EXERCISE DESCRIPTION: Repeat exactly, and nothing more, the lines from the one that includes "brown rectangle: (432, 226)" through the final line of the entries; skip the pictures.

DATA TO PROCESS:

Content starts

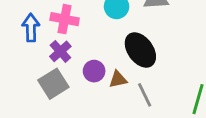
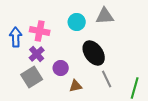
brown triangle: (118, 79) -> (76, 86), moved
gray line: (145, 95) -> (107, 79), moved

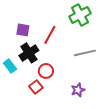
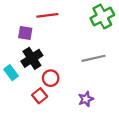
green cross: (80, 15) -> (102, 17), moved
red line: (50, 35) -> (47, 15), moved, turned 54

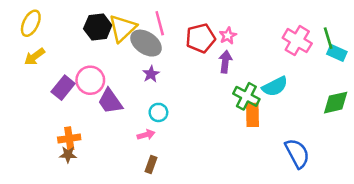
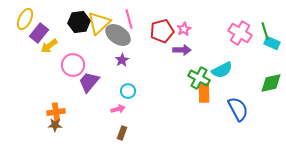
yellow arrow: (35, 57) -> (49, 46), moved
purple arrow: (225, 62) -> (182, 50), turned 84
purple rectangle: (63, 88) -> (39, 33), moved
purple trapezoid: (110, 101) -> (89, 82), turned 75
blue semicircle: (297, 153) -> (238, 109), moved

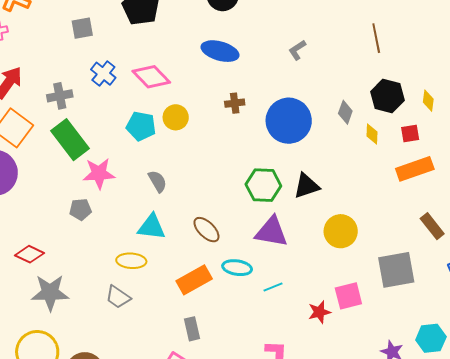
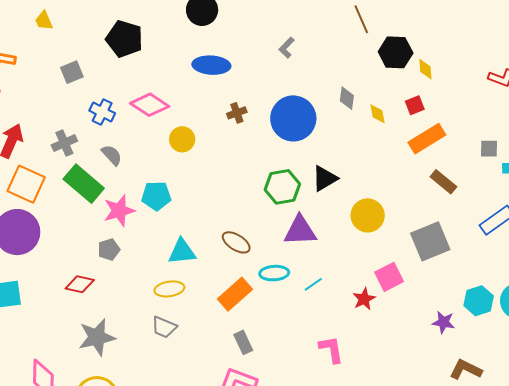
black hexagon: (387, 96) -> (396, 52), moved
cyan pentagon: (141, 126) -> (156, 196), moved
gray semicircle: (157, 181) -> (112, 155), moved
brown rectangle: (432, 226) -> (443, 182), moved
red diamond: (30, 254) -> (80, 284), moved

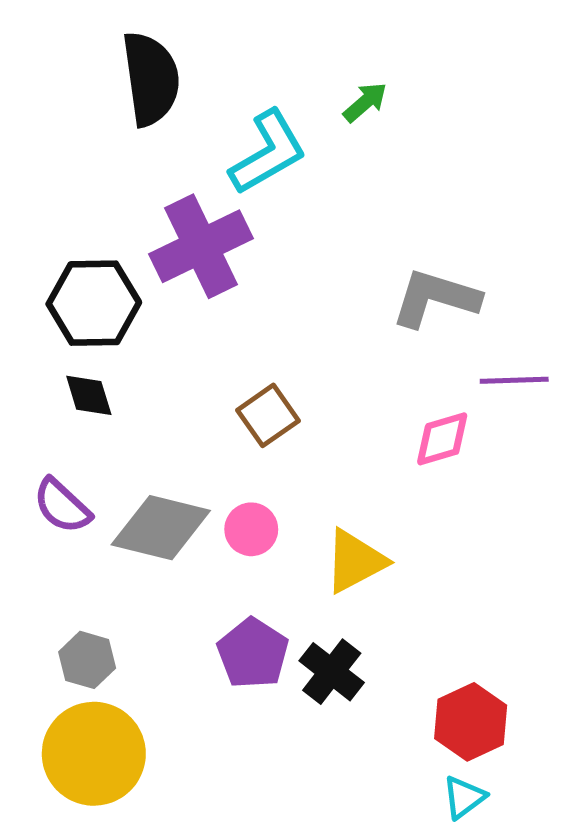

Content ends

OUTPUT FOR THIS EXERCISE:
brown rectangle: (432, 226) -> (443, 182), moved
red diamond: (30, 254) -> (80, 284), moved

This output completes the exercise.